Detected change data
>>>>>

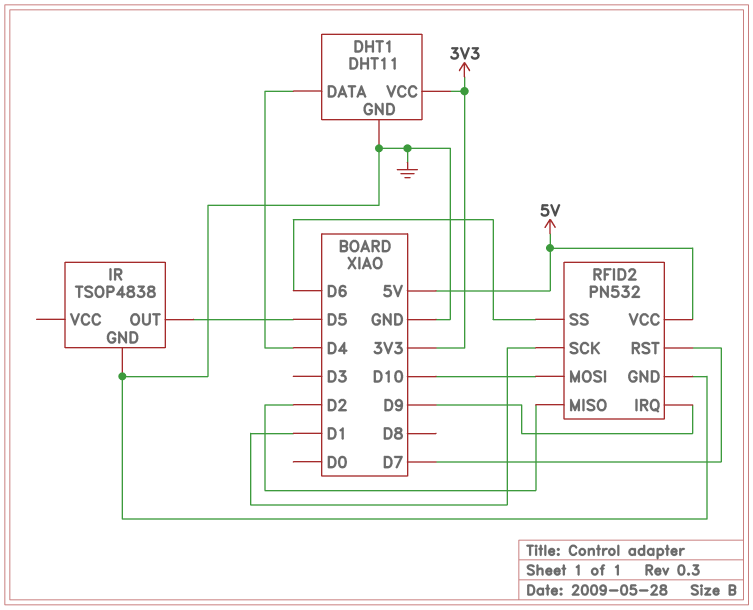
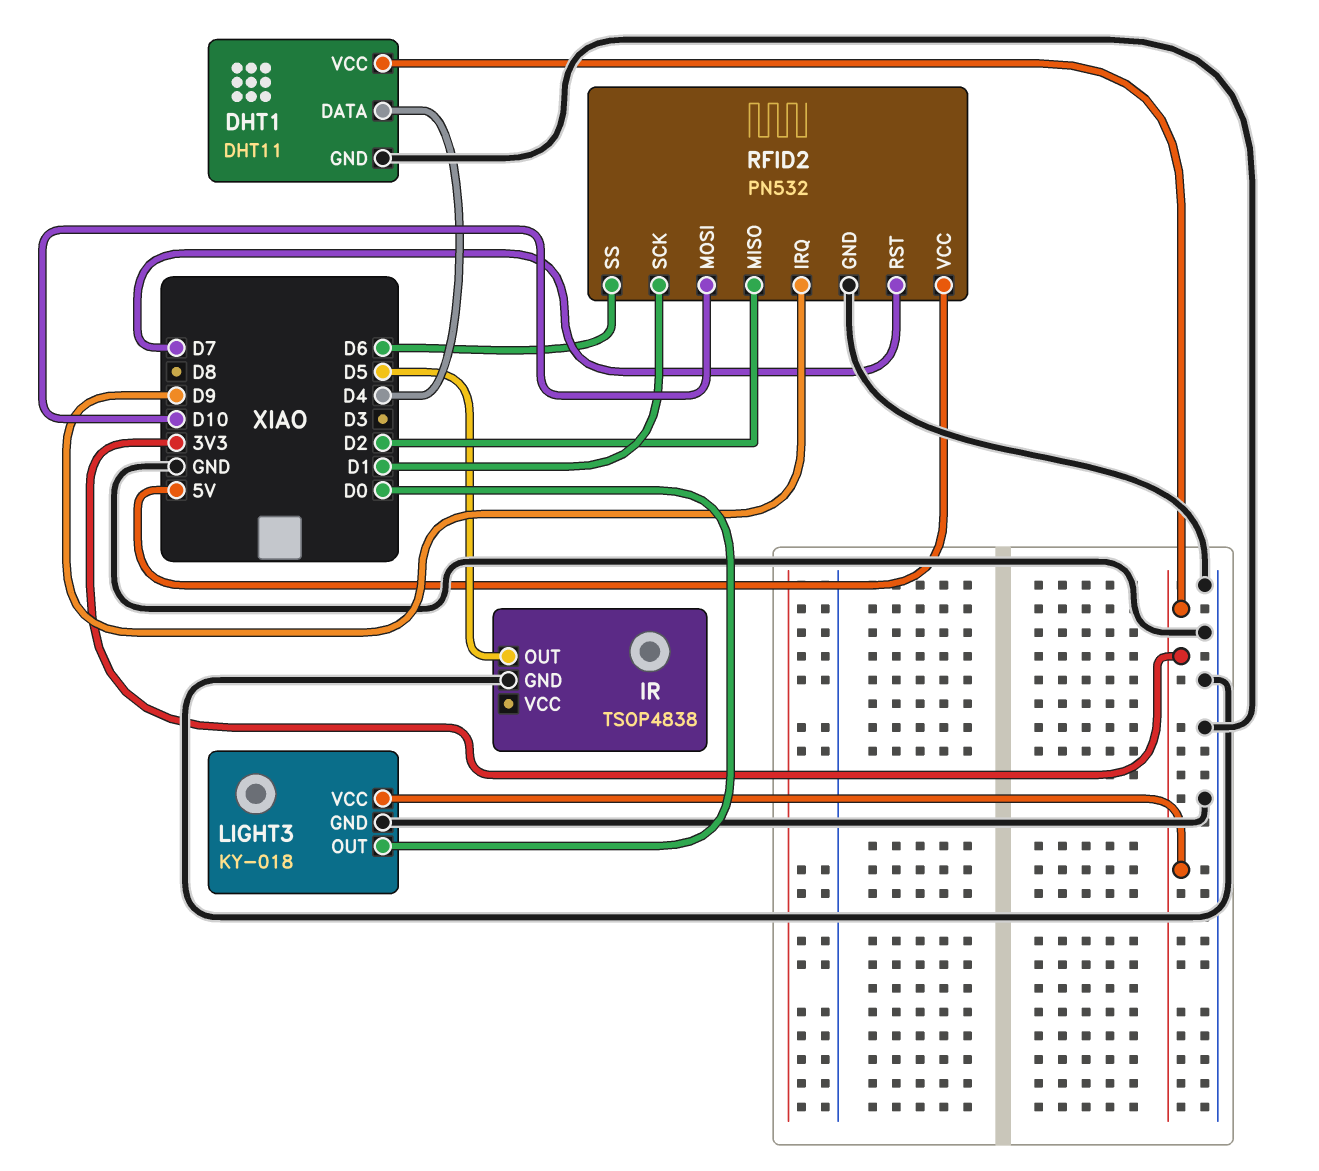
LIGHT3: none -> KY-018
LIGHT3 pin GND: none -> GND
LIGHT3 pin OUT: none -> D0
LIGHT3 pin VCC: none -> 3V3

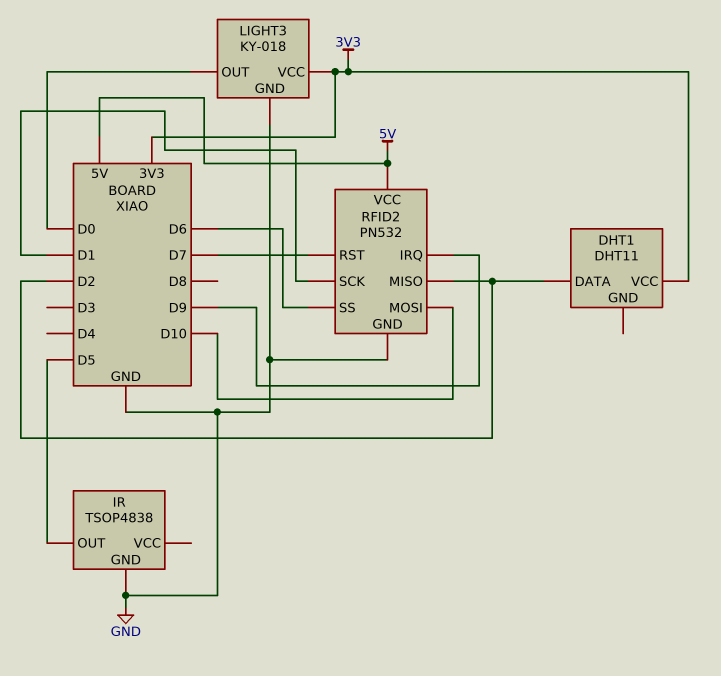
DHT1 pin DATA: D4 -> D2
DHT1 pin GND: GND -> none

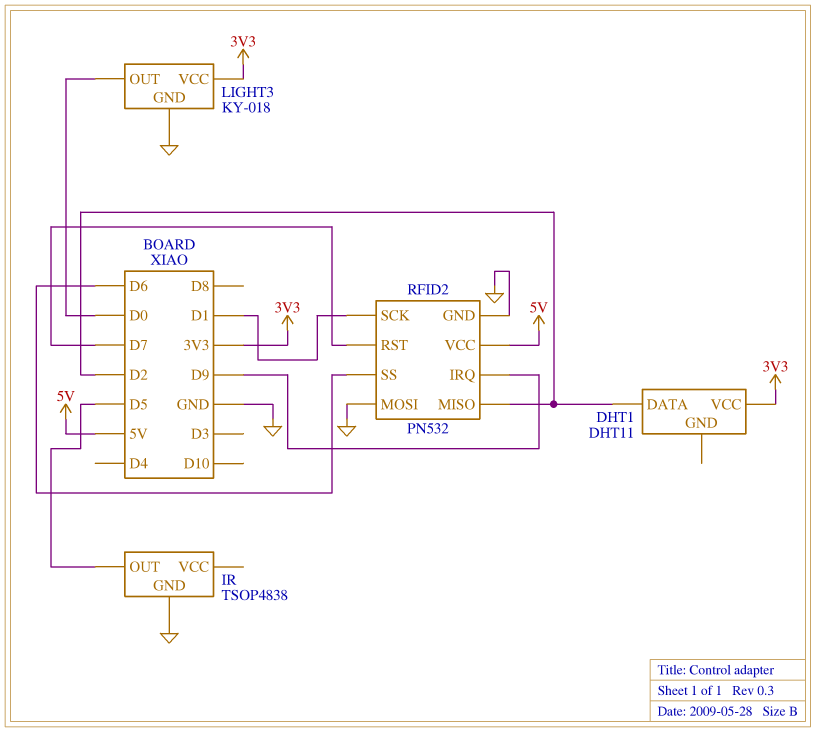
RFID2 pin MOSI: D10 -> GND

<<<<<

• **DESCRIPTION OF THE TASK**
The lines to retype begin with the one containing "LIGHT3 pin OUT: none -> D0" and end with the last line of the records. Reproduce them exactly and omit the pictures.

• **PROBLEM SOLUTION**
LIGHT3 pin OUT: none -> D0
LIGHT3 pin VCC: none -> 3V3

DHT1 pin DATA: D4 -> D2
DHT1 pin GND: GND -> none

RFID2 pin MOSI: D10 -> GND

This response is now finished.